Which lines run from the one containing "pink button [481,433,524,477]" to the end of the records? Write them out exactly, both ends included, and nothing else.

━━━ Records for this exercise

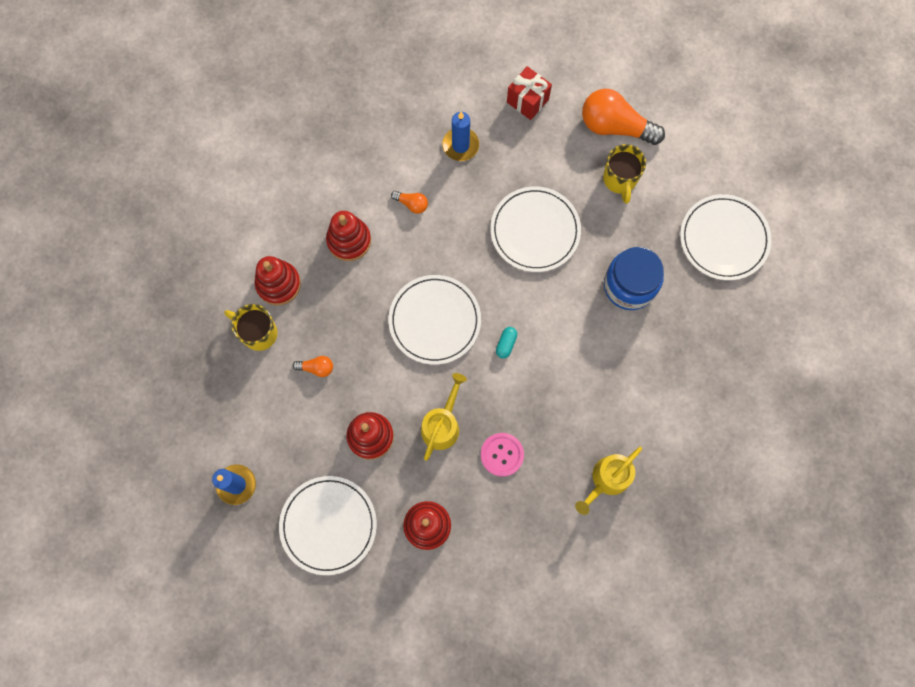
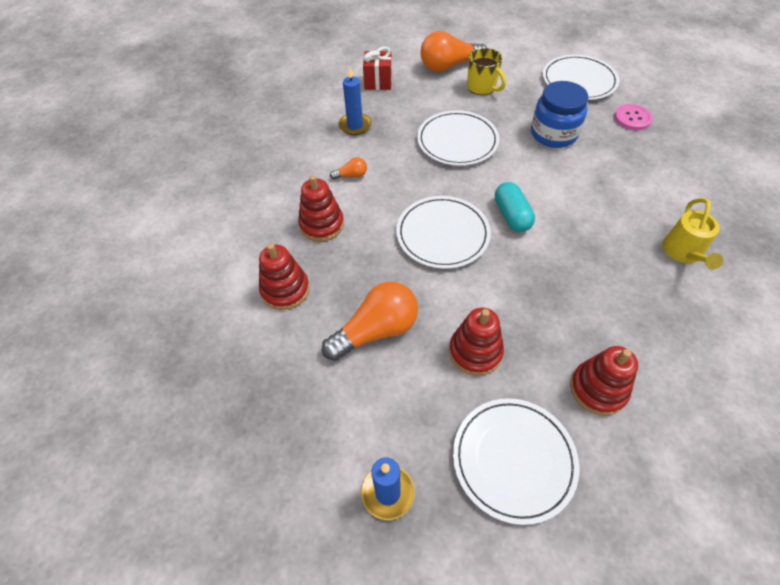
camera: 35 degrees left, 20 degrees down
yellow mug [224,304,277,351] -> none
orange light bulb [293,356,333,377] -> orange light bulb [322,282,418,361], size x2.21
yellow watering can [421,373,467,461] -> none
pink button [481,433,524,477] -> pink button moved to [614,104,653,130]
turquoise capsule [496,327,517,358] -> turquoise capsule [495,182,535,232], size x1.78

━━━━━━

• Completed task:
pink button [481,433,524,477] -> pink button moved to [614,104,653,130]
turquoise capsule [496,327,517,358] -> turquoise capsule [495,182,535,232], size x1.78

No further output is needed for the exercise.